## Exercise instructions
In the data below, begin at the line that contains "Who is more" and stop after the line that contains "Find the location". Reproduce only those lines, switching "sponge" to "detergent" and leaving everything else unchanged.

#### Exercise input

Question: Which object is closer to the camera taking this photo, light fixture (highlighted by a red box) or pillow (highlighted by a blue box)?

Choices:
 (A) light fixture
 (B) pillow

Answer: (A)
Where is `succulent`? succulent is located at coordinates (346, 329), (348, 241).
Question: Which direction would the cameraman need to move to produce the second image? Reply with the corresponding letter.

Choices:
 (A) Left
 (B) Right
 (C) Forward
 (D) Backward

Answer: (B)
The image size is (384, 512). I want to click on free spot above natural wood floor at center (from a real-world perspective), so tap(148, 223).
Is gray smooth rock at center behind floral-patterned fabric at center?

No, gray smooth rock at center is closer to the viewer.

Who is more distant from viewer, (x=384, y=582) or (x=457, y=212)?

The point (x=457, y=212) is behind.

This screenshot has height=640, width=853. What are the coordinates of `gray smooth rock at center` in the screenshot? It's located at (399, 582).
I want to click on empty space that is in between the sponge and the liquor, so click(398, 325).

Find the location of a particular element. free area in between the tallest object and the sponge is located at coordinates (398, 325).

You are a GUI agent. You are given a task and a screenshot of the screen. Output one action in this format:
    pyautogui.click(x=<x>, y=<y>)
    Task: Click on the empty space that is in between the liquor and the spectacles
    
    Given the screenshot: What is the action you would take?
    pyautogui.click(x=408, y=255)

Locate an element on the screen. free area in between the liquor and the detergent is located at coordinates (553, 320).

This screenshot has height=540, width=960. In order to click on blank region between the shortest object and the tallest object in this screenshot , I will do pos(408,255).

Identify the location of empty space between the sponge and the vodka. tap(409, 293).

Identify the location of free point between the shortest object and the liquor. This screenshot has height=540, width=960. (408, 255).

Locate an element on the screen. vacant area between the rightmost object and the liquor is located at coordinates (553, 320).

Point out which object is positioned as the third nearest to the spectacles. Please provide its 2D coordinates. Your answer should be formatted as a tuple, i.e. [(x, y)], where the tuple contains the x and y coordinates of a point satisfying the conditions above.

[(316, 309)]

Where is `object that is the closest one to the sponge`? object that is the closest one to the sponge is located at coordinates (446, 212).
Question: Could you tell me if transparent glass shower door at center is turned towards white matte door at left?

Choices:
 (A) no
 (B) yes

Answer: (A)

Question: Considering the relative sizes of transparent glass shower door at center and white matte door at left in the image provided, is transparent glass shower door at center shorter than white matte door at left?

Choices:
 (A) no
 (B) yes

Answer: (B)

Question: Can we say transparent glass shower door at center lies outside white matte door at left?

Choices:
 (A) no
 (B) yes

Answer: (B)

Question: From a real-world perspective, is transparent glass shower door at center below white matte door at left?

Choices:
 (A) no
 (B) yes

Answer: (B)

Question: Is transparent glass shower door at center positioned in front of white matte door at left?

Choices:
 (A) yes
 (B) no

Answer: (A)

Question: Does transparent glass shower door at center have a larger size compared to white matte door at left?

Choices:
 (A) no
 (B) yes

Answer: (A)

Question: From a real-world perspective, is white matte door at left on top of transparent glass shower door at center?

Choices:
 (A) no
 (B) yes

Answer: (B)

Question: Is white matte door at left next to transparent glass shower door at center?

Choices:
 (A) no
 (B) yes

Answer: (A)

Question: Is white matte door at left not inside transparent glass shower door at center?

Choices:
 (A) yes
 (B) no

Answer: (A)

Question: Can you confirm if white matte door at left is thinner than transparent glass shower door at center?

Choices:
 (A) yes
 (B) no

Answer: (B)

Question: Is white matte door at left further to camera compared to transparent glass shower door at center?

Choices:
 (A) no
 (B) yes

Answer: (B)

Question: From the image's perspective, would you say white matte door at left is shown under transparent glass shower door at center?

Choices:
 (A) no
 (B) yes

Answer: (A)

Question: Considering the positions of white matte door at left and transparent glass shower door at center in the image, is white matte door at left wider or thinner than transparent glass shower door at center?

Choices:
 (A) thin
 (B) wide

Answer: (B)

########

## Reply
Who is more distant from viewer, (x=384, y=582) or (x=457, y=212)?

The point (x=457, y=212) is behind.

This screenshot has height=640, width=853. What are the coordinates of `gray smooth rock at center` in the screenshot? It's located at (399, 582).
I want to click on empty space that is in between the detergent and the liquor, so click(398, 325).

Find the location of a particular element. free area in between the tallest object and the detergent is located at coordinates (398, 325).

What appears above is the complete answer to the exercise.